§ **Task instructions**
What lines below hold the string "degrees"? Copy them all.

§ **Given data**
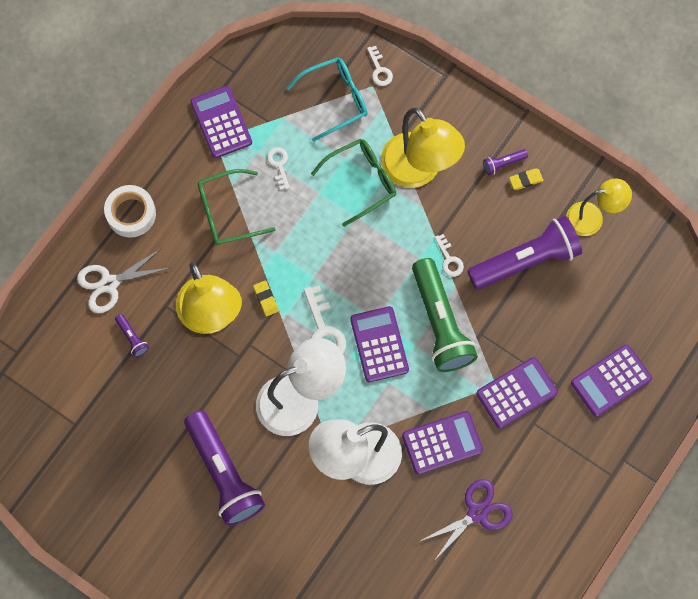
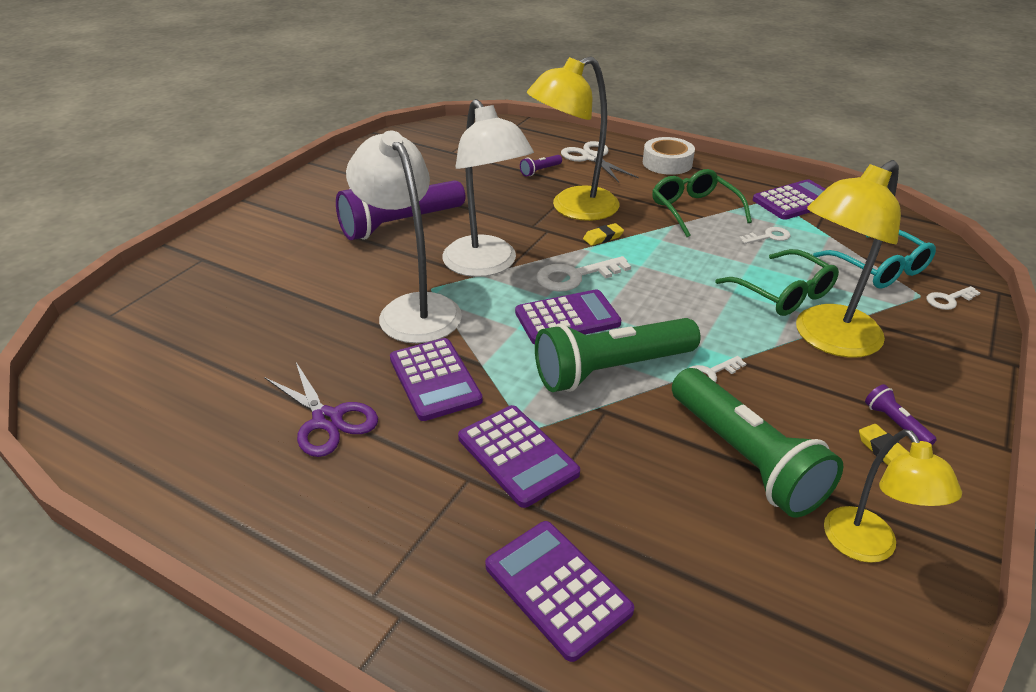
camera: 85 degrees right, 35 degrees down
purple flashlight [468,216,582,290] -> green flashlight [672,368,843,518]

* * *

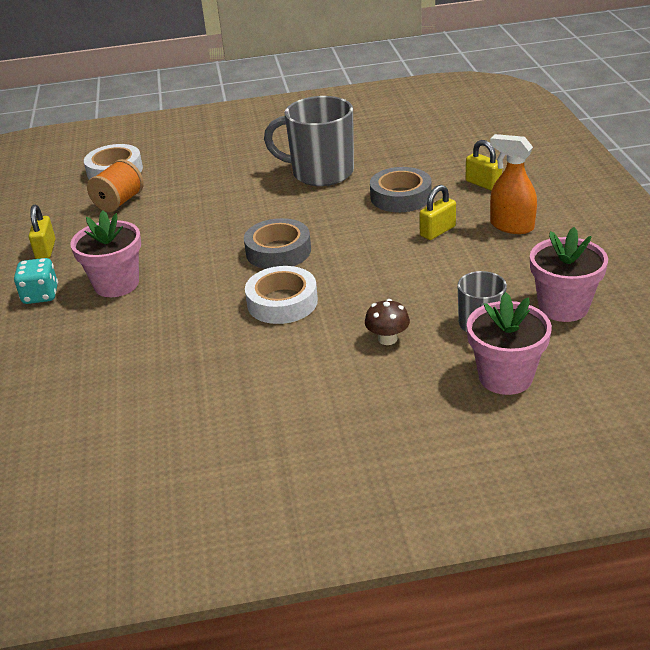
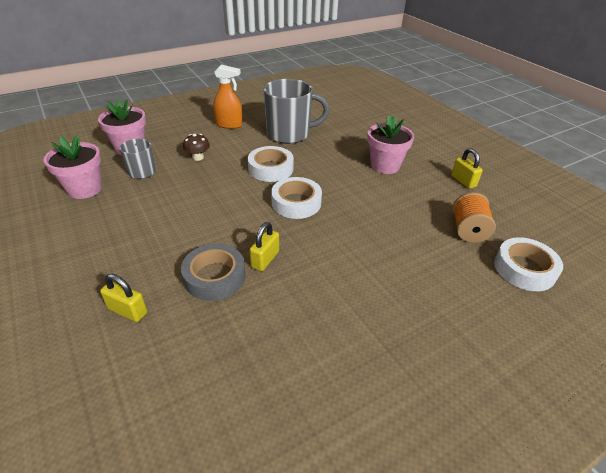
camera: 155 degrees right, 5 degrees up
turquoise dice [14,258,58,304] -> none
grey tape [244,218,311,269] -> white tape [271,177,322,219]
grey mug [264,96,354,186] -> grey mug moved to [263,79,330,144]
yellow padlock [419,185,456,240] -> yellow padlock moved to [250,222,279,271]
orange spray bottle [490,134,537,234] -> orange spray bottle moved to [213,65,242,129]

§ **Exercise response**
camera: 85 degrees right, 35 degrees down
camera: 155 degrees right, 5 degrees up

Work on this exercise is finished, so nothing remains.